_WHAT THE EXERCISE ASKS_
Examine the data below and state how many lines contain "AGND", offering no other words.

────────────────────

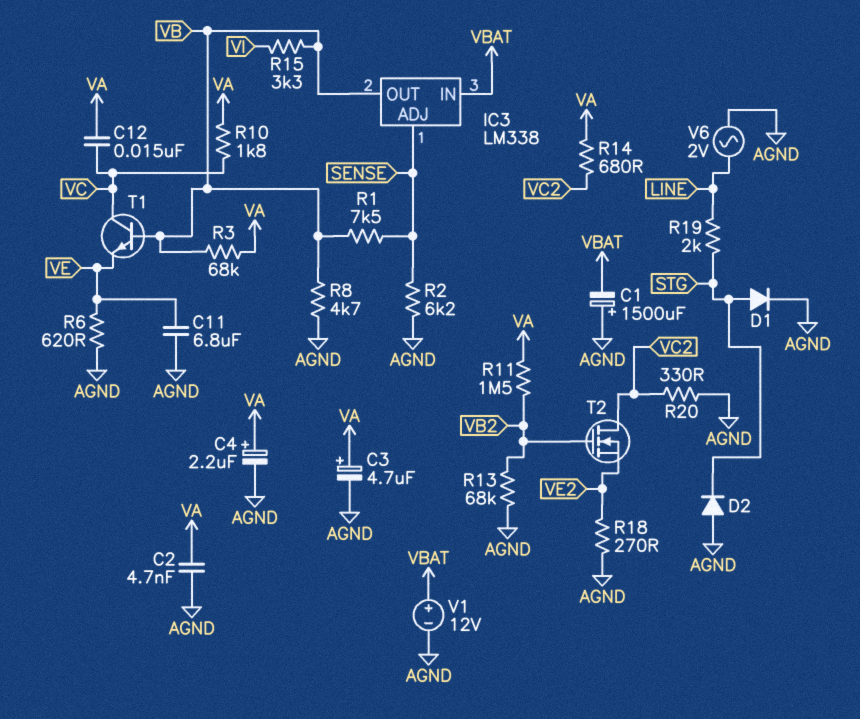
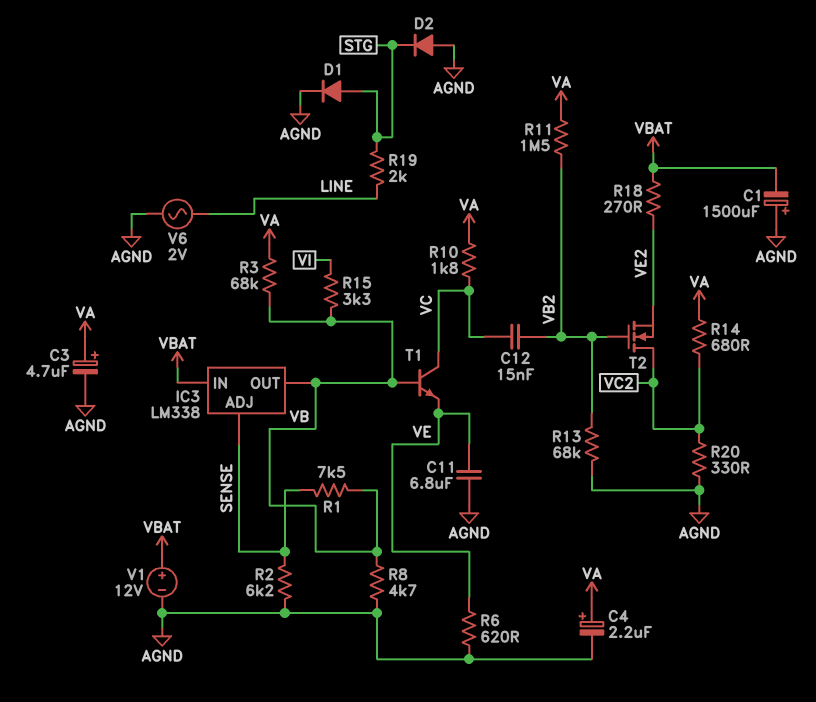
C2: 4.7nF (AGND, VA) -> none
C12: 15nF (VA, VC) -> 15nF (VB2, VC)
R18: 270 (AGND, VE2) -> 270 (VBAT, VE2)

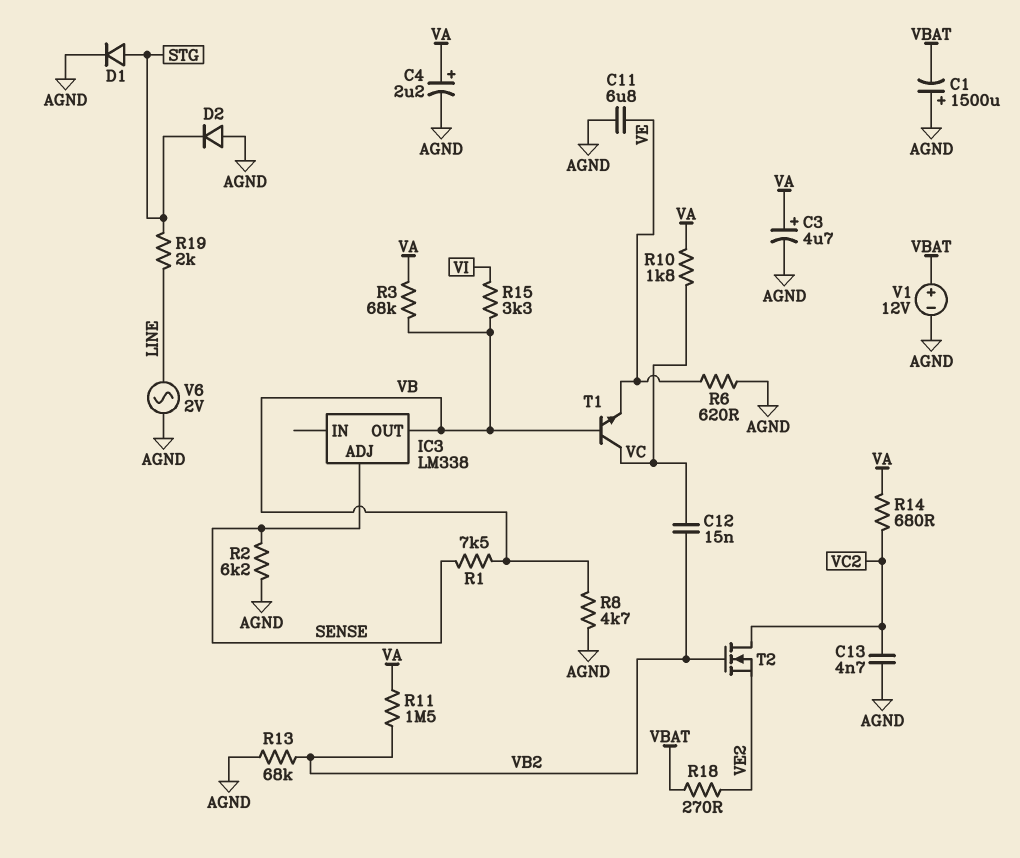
C13: none -> 4.7nF (AGND, VC2)
IC3 pin IN: VBAT -> none
R20: 330 (AGND, VC2) -> none

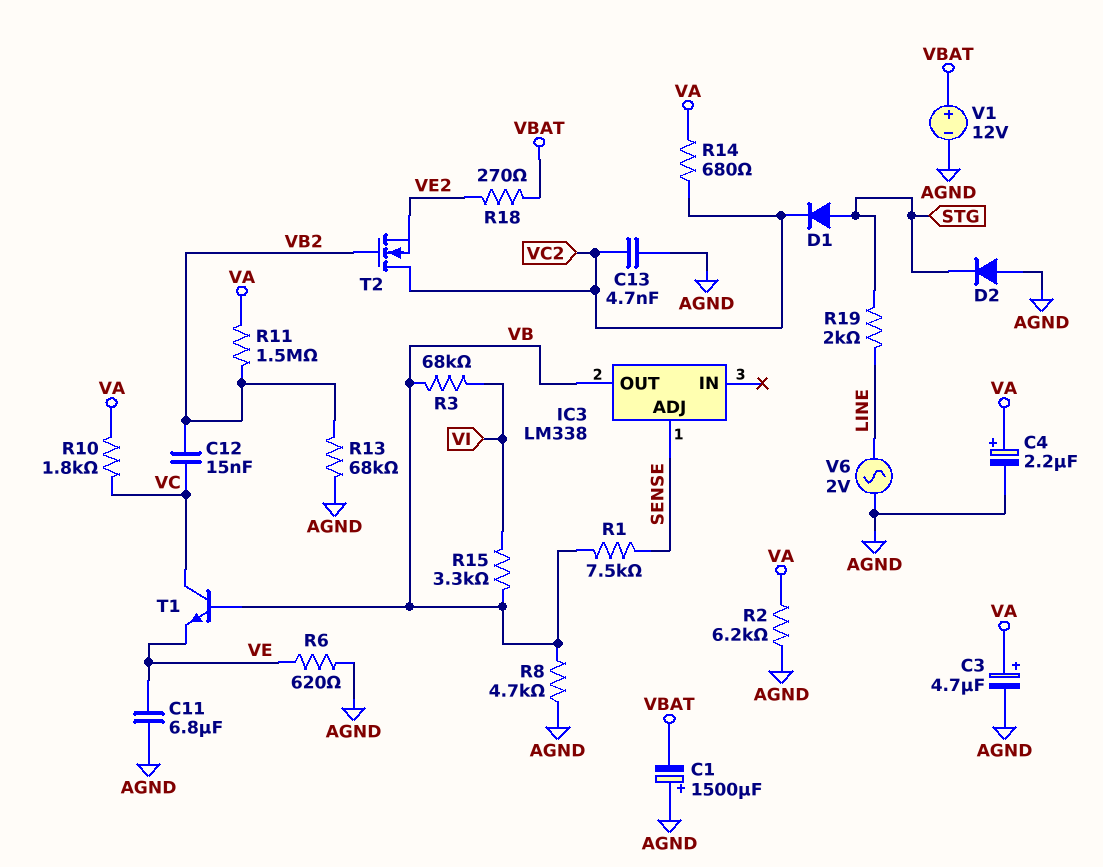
D1: diode (A STG, K AGND) -> diode (A STG, K VC2)
R2: 6.2k (AGND, SENSE) -> 6.2k (AGND, VA)
R3: 68k (VA, VB) -> 68k (VB, VI)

────────────────────

_WRITTEN REPLY_
6